WORK REQUEST: Return the data below unchanged. Drop any pictures.

AVAILABLE DATA:

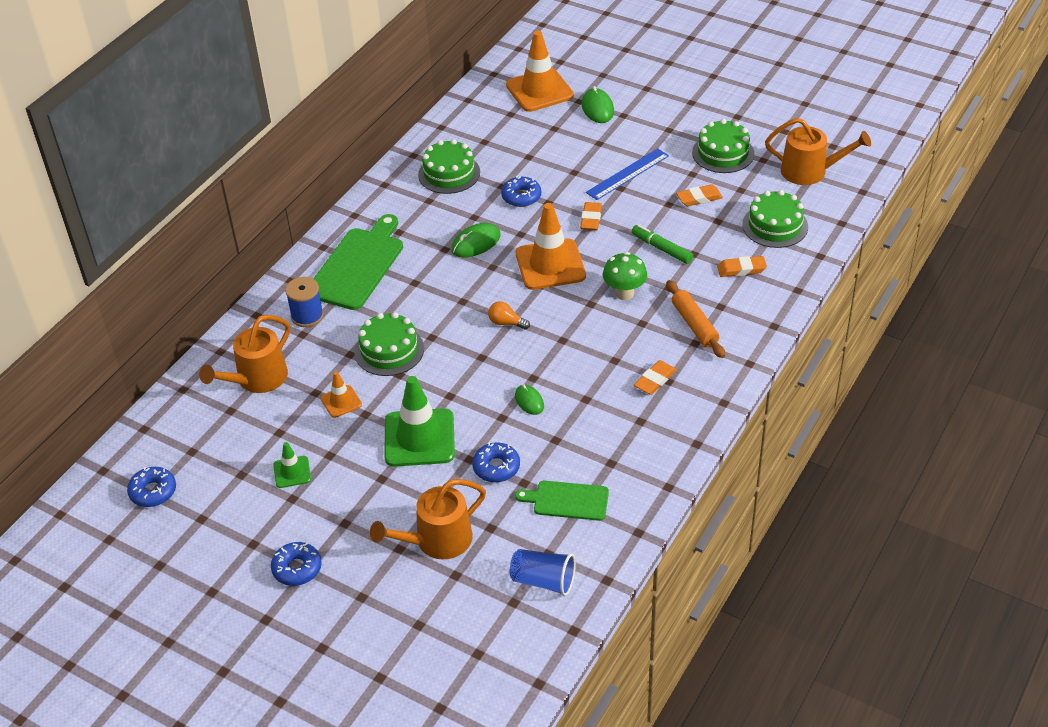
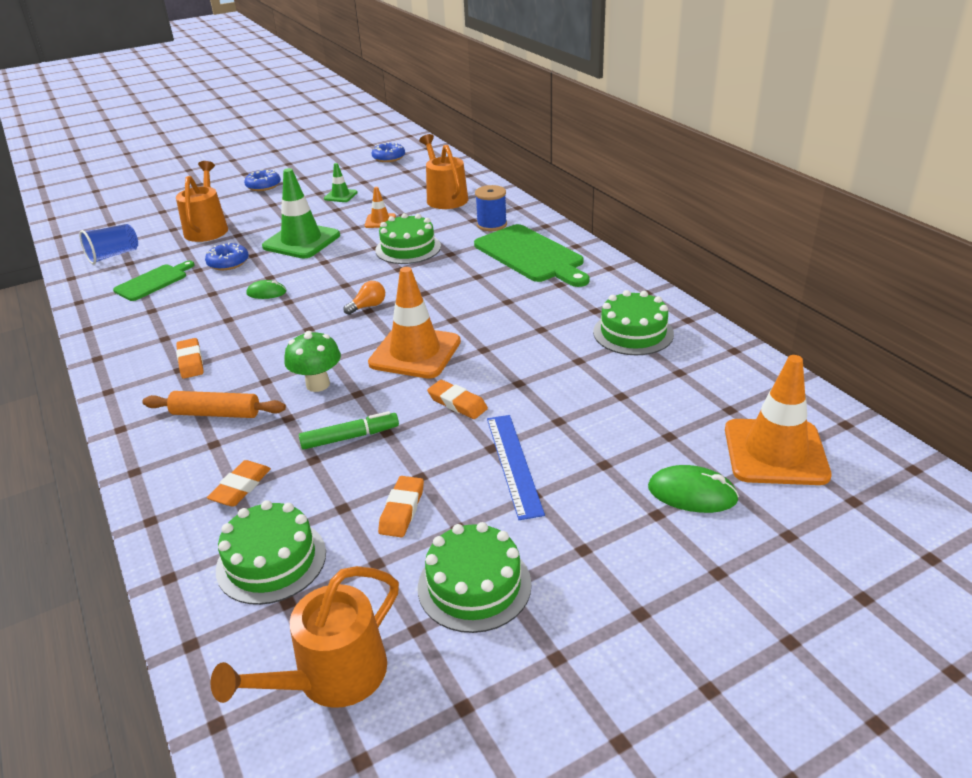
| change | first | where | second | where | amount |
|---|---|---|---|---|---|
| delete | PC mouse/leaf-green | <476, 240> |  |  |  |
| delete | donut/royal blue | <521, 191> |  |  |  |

REPLY TO THE EXERCISE:
| change | first | where | second | where | amount |
|---|---|---|---|---|---|
| delete | PC mouse/leaf-green | <476, 240> |  |  |  |
| delete | donut/royal blue | <521, 191> |  |  |  |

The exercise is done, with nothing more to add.